What this task involves:
Please turn every line of the records below into a Markdown table with two columns, Row for the row number and Line for the line itself, leaving out any blank lines.
======== Records supplied ========
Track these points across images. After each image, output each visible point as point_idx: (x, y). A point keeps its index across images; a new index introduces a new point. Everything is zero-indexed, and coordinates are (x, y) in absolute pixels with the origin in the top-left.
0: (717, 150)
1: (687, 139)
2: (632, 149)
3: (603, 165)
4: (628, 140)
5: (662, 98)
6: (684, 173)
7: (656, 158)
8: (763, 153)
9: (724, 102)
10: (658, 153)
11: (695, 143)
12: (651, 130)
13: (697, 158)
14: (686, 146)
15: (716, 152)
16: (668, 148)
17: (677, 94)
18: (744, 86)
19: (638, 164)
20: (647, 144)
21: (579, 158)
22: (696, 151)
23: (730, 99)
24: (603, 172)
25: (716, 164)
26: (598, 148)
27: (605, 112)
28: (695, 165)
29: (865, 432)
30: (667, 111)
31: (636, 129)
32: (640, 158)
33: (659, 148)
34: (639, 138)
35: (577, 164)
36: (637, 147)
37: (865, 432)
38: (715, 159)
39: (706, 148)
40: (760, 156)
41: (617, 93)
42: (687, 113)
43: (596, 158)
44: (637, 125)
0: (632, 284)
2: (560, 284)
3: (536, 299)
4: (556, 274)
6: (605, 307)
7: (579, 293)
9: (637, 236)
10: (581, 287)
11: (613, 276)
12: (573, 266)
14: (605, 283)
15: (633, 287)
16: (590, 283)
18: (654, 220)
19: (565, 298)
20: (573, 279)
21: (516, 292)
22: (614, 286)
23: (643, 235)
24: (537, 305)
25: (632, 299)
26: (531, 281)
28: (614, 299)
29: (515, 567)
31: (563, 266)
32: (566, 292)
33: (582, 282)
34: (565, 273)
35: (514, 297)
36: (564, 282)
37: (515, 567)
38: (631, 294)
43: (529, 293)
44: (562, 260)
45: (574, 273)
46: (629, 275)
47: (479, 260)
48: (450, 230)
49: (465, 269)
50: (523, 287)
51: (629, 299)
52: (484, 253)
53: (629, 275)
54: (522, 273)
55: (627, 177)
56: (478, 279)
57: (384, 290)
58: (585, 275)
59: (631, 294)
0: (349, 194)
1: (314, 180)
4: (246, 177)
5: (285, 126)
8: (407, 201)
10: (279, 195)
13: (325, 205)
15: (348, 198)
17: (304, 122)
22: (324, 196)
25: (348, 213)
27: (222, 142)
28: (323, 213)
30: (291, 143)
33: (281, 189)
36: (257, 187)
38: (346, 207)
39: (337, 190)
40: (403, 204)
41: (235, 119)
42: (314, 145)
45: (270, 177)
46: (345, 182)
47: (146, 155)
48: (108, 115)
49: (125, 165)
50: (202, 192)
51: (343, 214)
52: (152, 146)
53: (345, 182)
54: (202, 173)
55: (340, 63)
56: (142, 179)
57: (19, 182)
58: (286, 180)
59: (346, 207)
========
Response:
| Row | Line |
|---|---|
| 1 | Track these points across images. After each image, output each visible point as point_idx: (x, y). A point keeps its index across images; a new index introduces a new point. Everything is zero-indexed, and coordinates are (x, y) in absolute pixels with the origin in the top-left. |
| 2 | 0: (717, 150) |
| 3 | 1: (687, 139) |
| 4 | 2: (632, 149) |
| 5 | 3: (603, 165) |
| 6 | 4: (628, 140) |
| 7 | 5: (662, 98) |
| 8 | 6: (684, 173) |
| 9 | 7: (656, 158) |
| 10 | 8: (763, 153) |
| 11 | 9: (724, 102) |
| 12 | 10: (658, 153) |
| 13 | 11: (695, 143) |
| 14 | 12: (651, 130) |
| 15 | 13: (697, 158) |
| 16 | 14: (686, 146) |
| 17 | 15: (716, 152) |
| 18 | 16: (668, 148) |
| 19 | 17: (677, 94) |
| 20 | 18: (744, 86) |
| 21 | 19: (638, 164) |
| 22 | 20: (647, 144) |
| 23 | 21: (579, 158) |
| 24 | 22: (696, 151) |
| 25 | 23: (730, 99) |
| 26 | 24: (603, 172) |
| 27 | 25: (716, 164) |
| 28 | 26: (598, 148) |
| 29 | 27: (605, 112) |
| 30 | 28: (695, 165) |
| 31 | 29: (865, 432) |
| 32 | 30: (667, 111) |
| 33 | 31: (636, 129) |
| 34 | 32: (640, 158) |
| 35 | 33: (659, 148) |
| 36 | 34: (639, 138) |
| 37 | 35: (577, 164) |
| 38 | 36: (637, 147) |
| 39 | 37: (865, 432) |
| 40 | 38: (715, 159) |
| 41 | 39: (706, 148) |
| 42 | 40: (760, 156) |
| 43 | 41: (617, 93) |
| 44 | 42: (687, 113) |
| 45 | 43: (596, 158) |
| 46 | 44: (637, 125) |
| 47 | 0: (632, 284) |
| 48 | 2: (560, 284) |
| 49 | 3: (536, 299) |
| 50 | 4: (556, 274) |
| 51 | 6: (605, 307) |
| 52 | 7: (579, 293) |
| 53 | 9: (637, 236) |
| 54 | 10: (581, 287) |
| 55 | 11: (613, 276) |
| 56 | 12: (573, 266) |
| 57 | 14: (605, 283) |
| 58 | 15: (633, 287) |
| 59 | 16: (590, 283) |
| 60 | 18: (654, 220) |
| 61 | 19: (565, 298) |
| 62 | 20: (573, 279) |
| 63 | 21: (516, 292) |
| 64 | 22: (614, 286) |
| 65 | 23: (643, 235) |
| 66 | 24: (537, 305) |
| 67 | 25: (632, 299) |
| 68 | 26: (531, 281) |
| 69 | 28: (614, 299) |
| 70 | 29: (515, 567) |
| 71 | 31: (563, 266) |
| 72 | 32: (566, 292) |
| 73 | 33: (582, 282) |
| 74 | 34: (565, 273) |
| 75 | 35: (514, 297) |
| 76 | 36: (564, 282) |
| 77 | 37: (515, 567) |
| 78 | 38: (631, 294) |
| 79 | 43: (529, 293) |
| 80 | 44: (562, 260) |
| 81 | 45: (574, 273) |
| 82 | 46: (629, 275) |
| 83 | 47: (479, 260) |
| 84 | 48: (450, 230) |
| 85 | 49: (465, 269) |
| 86 | 50: (523, 287) |
| 87 | 51: (629, 299) |
| 88 | 52: (484, 253) |
| 89 | 53: (629, 275) |
| 90 | 54: (522, 273) |
| 91 | 55: (627, 177) |
| 92 | 56: (478, 279) |
| 93 | 57: (384, 290) |
| 94 | 58: (585, 275) |
| 95 | 59: (631, 294) |
| 96 | 0: (349, 194) |
| 97 | 1: (314, 180) |
| 98 | 4: (246, 177) |
| 99 | 5: (285, 126) |
| 100 | 8: (407, 201) |
| 101 | 10: (279, 195) |
| 102 | 13: (325, 205) |
| 103 | 15: (348, 198) |
| 104 | 17: (304, 122) |
| 105 | 22: (324, 196) |
| 106 | 25: (348, 213) |
| 107 | 27: (222, 142) |
| 108 | 28: (323, 213) |
| 109 | 30: (291, 143) |
| 110 | 33: (281, 189) |
| 111 | 36: (257, 187) |
| 112 | 38: (346, 207) |
| 113 | 39: (337, 190) |
| 114 | 40: (403, 204) |
| 115 | 41: (235, 119) |
| 116 | 42: (314, 145) |
| 117 | 45: (270, 177) |
| 118 | 46: (345, 182) |
| 119 | 47: (146, 155) |
| 120 | 48: (108, 115) |
| 121 | 49: (125, 165) |
| 122 | 50: (202, 192) |
| 123 | 51: (343, 214) |
| 124 | 52: (152, 146) |
| 125 | 53: (345, 182) |
| 126 | 54: (202, 173) |
| 127 | 55: (340, 63) |
| 128 | 56: (142, 179) |
| 129 | 57: (19, 182) |
| 130 | 58: (286, 180) |
| 131 | 59: (346, 207) |